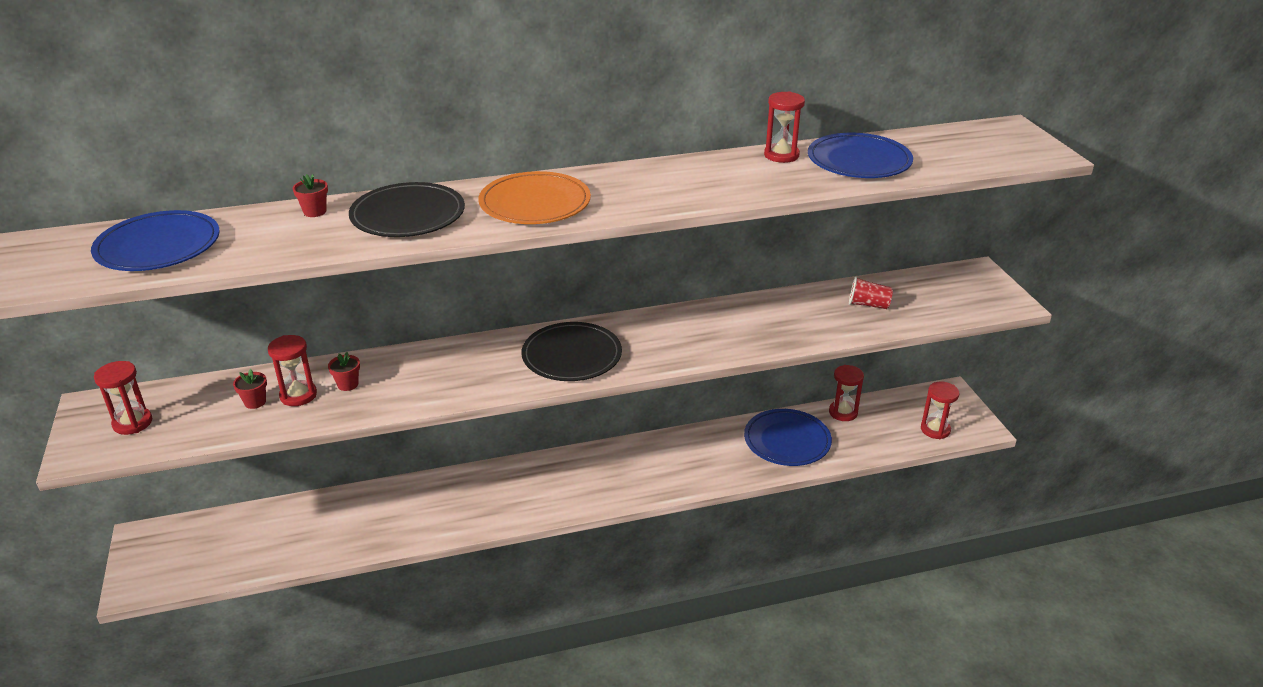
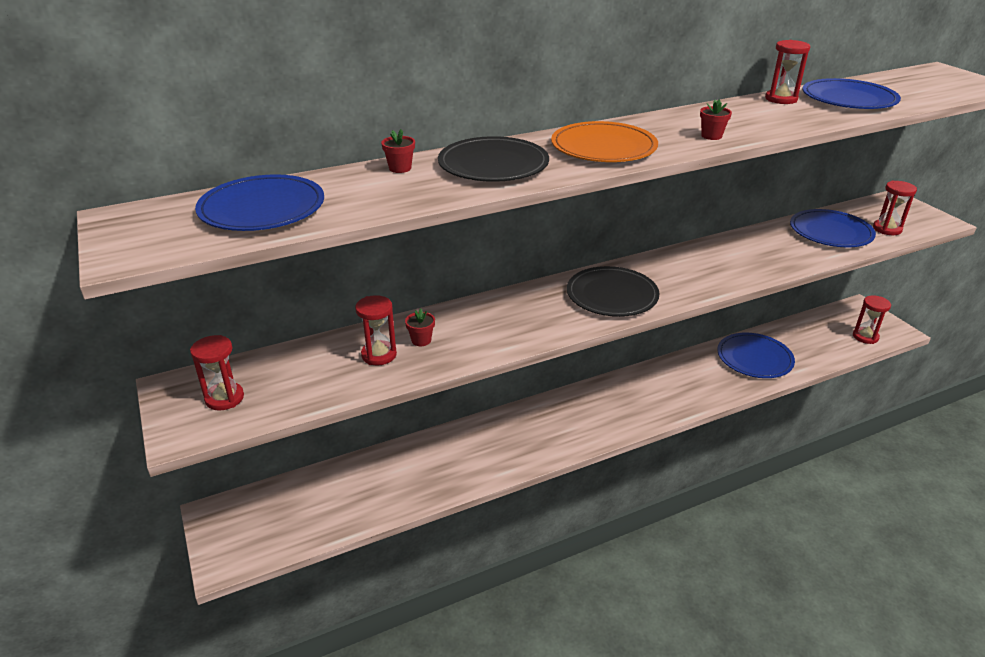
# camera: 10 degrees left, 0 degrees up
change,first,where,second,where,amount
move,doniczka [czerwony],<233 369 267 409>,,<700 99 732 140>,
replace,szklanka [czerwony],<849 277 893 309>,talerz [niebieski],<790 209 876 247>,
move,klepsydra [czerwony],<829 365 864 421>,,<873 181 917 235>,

================

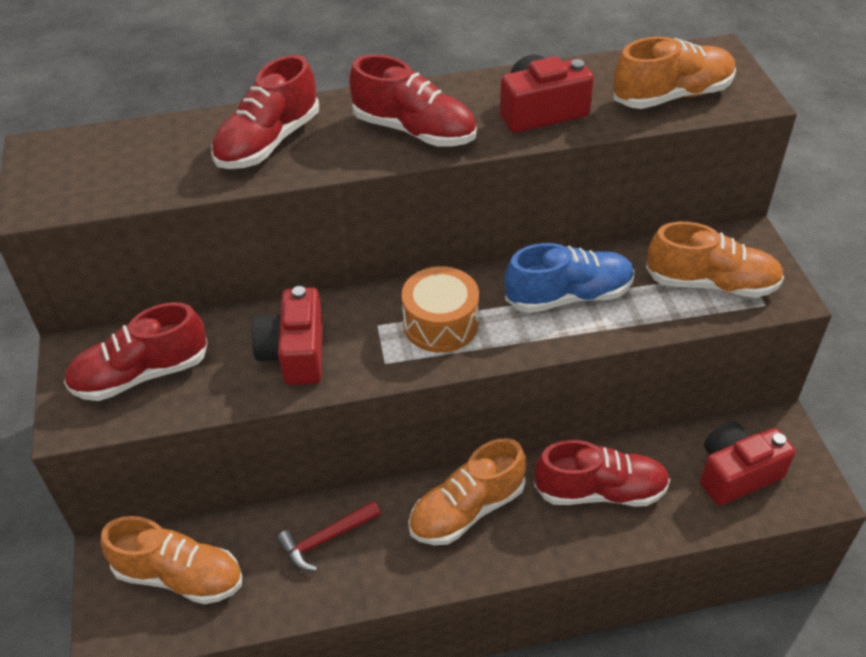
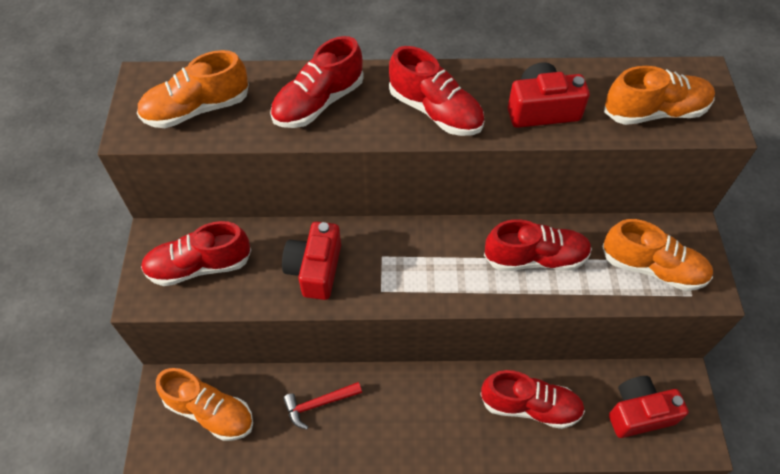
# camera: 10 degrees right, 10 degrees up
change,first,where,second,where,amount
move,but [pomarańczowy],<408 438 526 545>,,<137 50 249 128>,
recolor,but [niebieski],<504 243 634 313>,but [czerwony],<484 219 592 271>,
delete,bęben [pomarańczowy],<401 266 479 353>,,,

================

_DIRECTIONS FOR THIS TASK:_ Look back at the data above. Transcribe exactly the lines starting at the line that contains "recolor,but [niebieski],<504 243" and ending at the line that contains "delete,bęben [pomarańczowy],<401 266".

_RESPONSE FOR THIS EXERCISE:_
recolor,but [niebieski],<504 243 634 313>,but [czerwony],<484 219 592 271>,
delete,bęben [pomarańczowy],<401 266 479 353>,,,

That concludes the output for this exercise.